Given records:
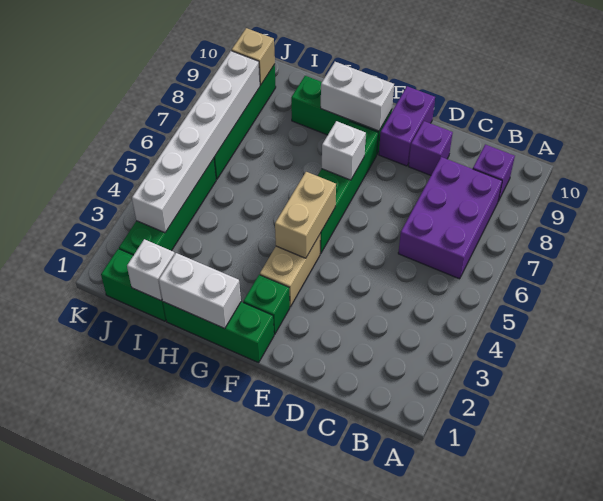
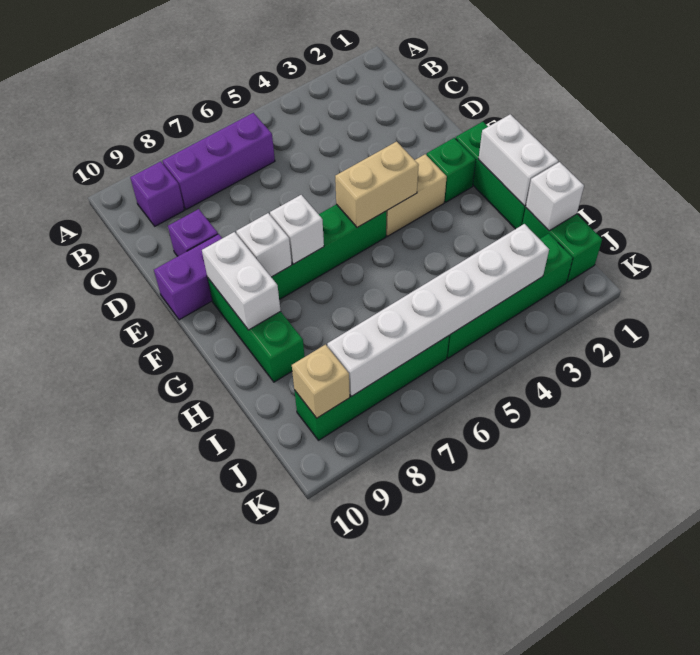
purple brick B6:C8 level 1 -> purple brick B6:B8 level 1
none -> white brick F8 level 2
--
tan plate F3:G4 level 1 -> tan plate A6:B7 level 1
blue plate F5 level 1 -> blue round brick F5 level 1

Task brief: Go line by line through the data and copy any that contain "plate".

Task response:
tan plate F3:G4 level 1 -> tan plate A6:B7 level 1
blue plate F5 level 1 -> blue round brick F5 level 1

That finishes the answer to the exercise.